[Spatial reasoning data]
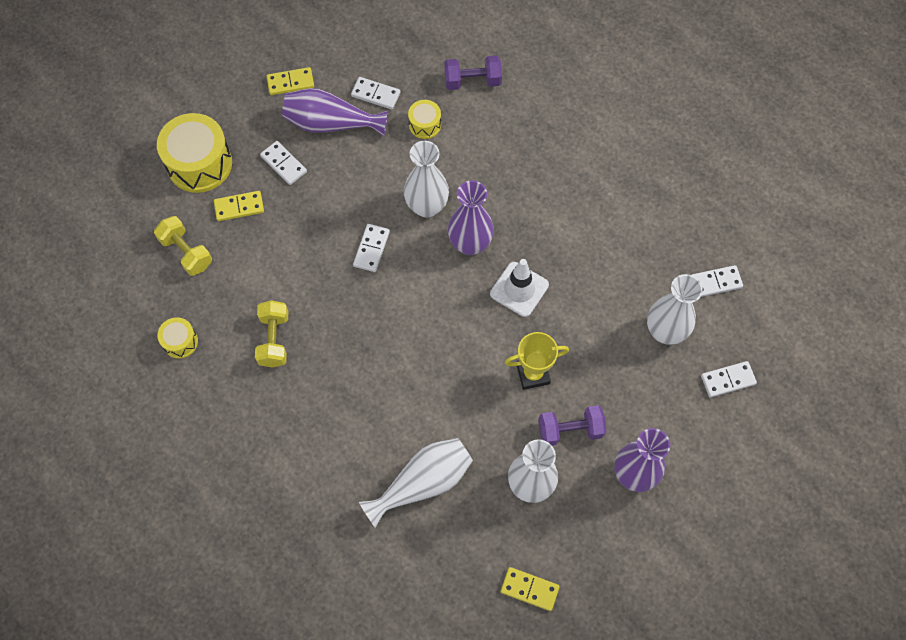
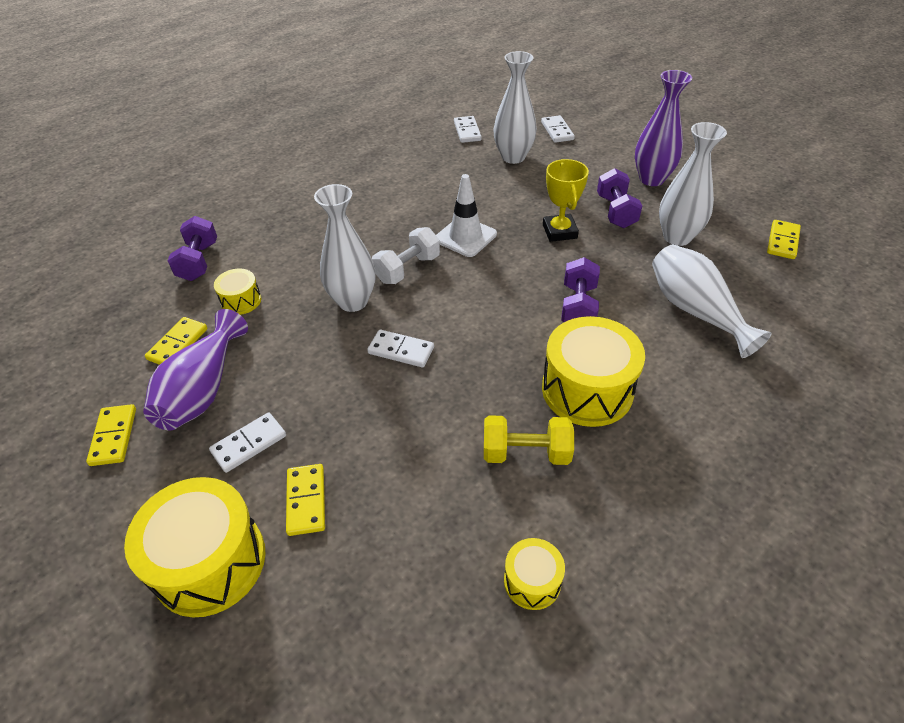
camera: 85 degrees left, 20 degrees down
(186, 252) = (372, 577): yellow dumbbell -> none
(332, 385) = (587, 390): none -> yellow drum
(376, 94) = (178, 344): white domino -> yellow domino
(426, 384) = (578, 306): none -> purple dumbbell
(470, 244) = (407, 269): purple vase -> white dumbbell

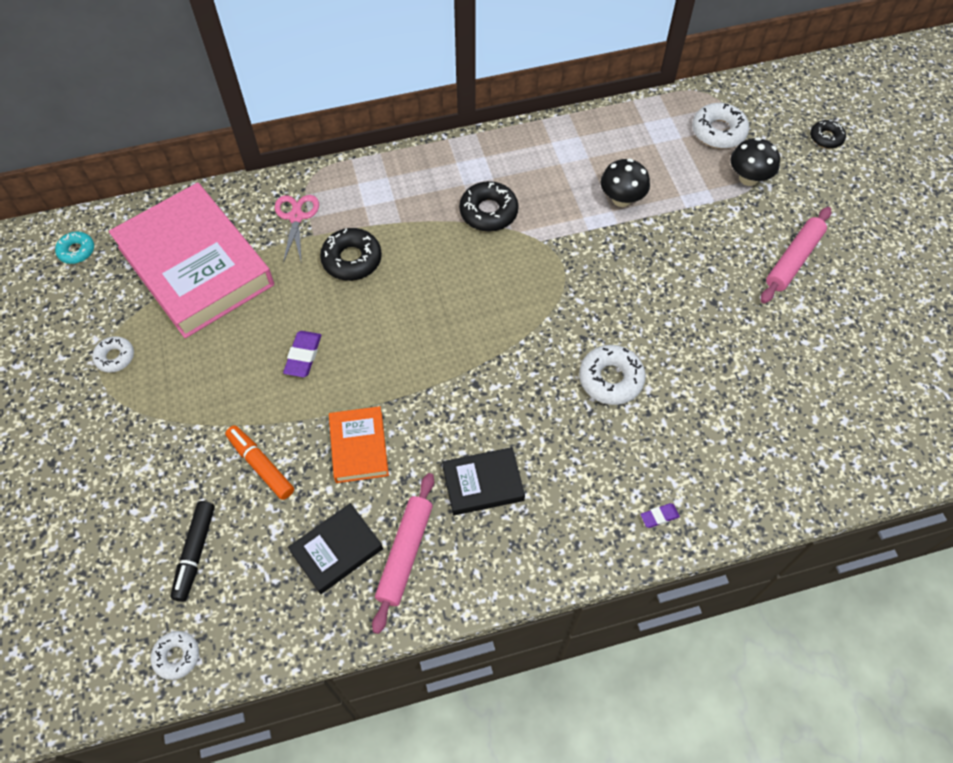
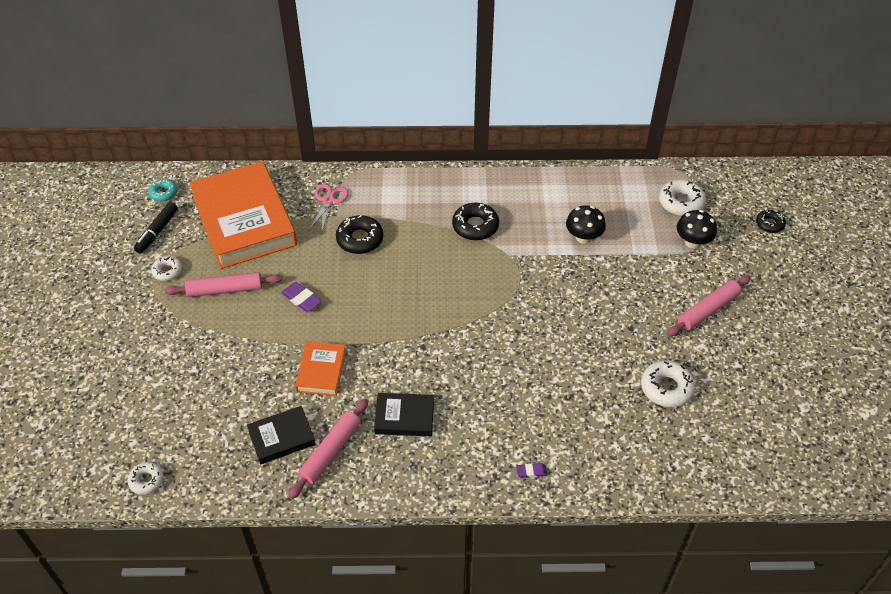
camera: 15 degrees right, 10 degrees down
(195, 553) = (181, 415): black marker -> black marker (157, 232)
(196, 266) = (244, 220): pink book -> orange book
(199, 366) = (225, 290): none -> pink rolling pin
(261, 465) = (246, 367): orange marker -> none
(303, 356) = (301, 299): purple eraser -> purple eraser turned 75 degrees counterclockwise
(611, 379) = (528, 366): white donut -> white donut (666, 388)

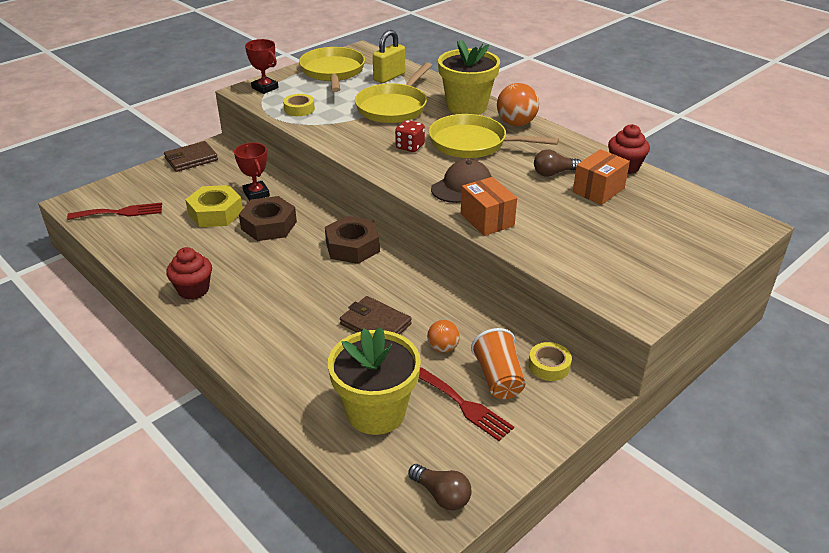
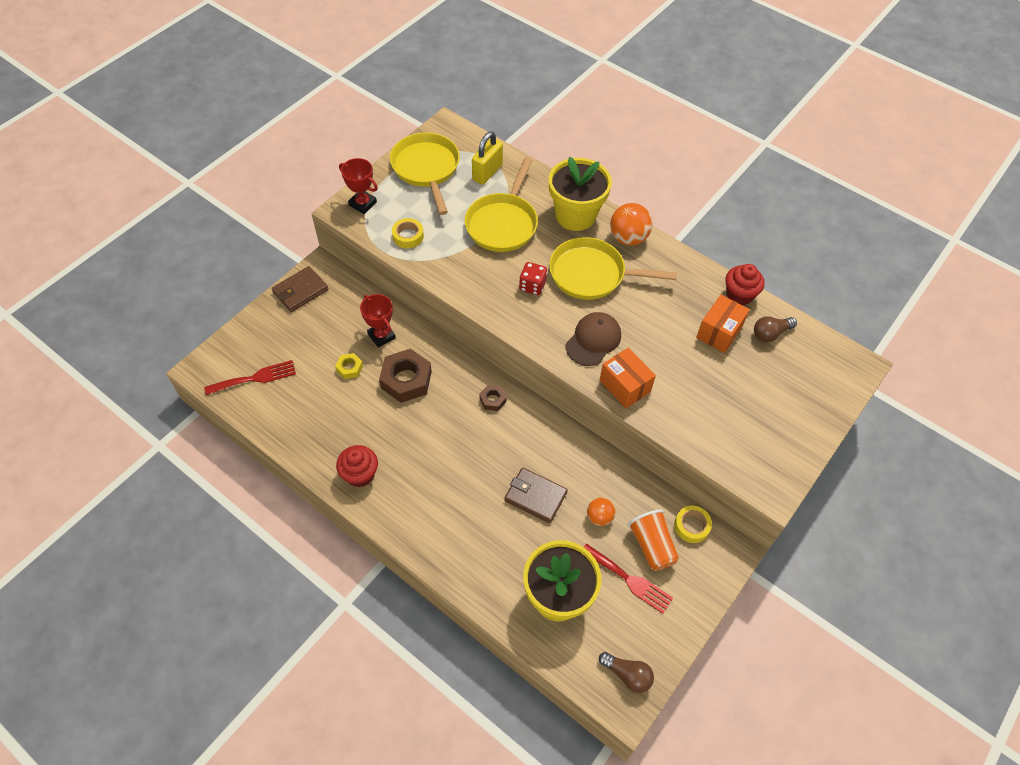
camera: 10 degrees left, 20 degrees up
(215, 213) = (349, 368): yellow nut -> yellow nut, size x0.51
(352, 246) = (492, 400): brown nut -> brown nut, size x0.51
(553, 173) = (675, 311): brown light bulb -> brown light bulb (770, 334)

__WHAT TO PRODUCE__:
Give back exactly the lines from the line with "(611, 379) = (528, 366): white" through the end of the records, both included; keep all pictures out.

__EXERCISE SOLUTION__:
(611, 379) = (528, 366): white donut -> white donut (666, 388)

camera: 10 degrees left, 20 degrees up
(215, 213) = (349, 368): yellow nut -> yellow nut, size x0.51
(352, 246) = (492, 400): brown nut -> brown nut, size x0.51
(553, 173) = (675, 311): brown light bulb -> brown light bulb (770, 334)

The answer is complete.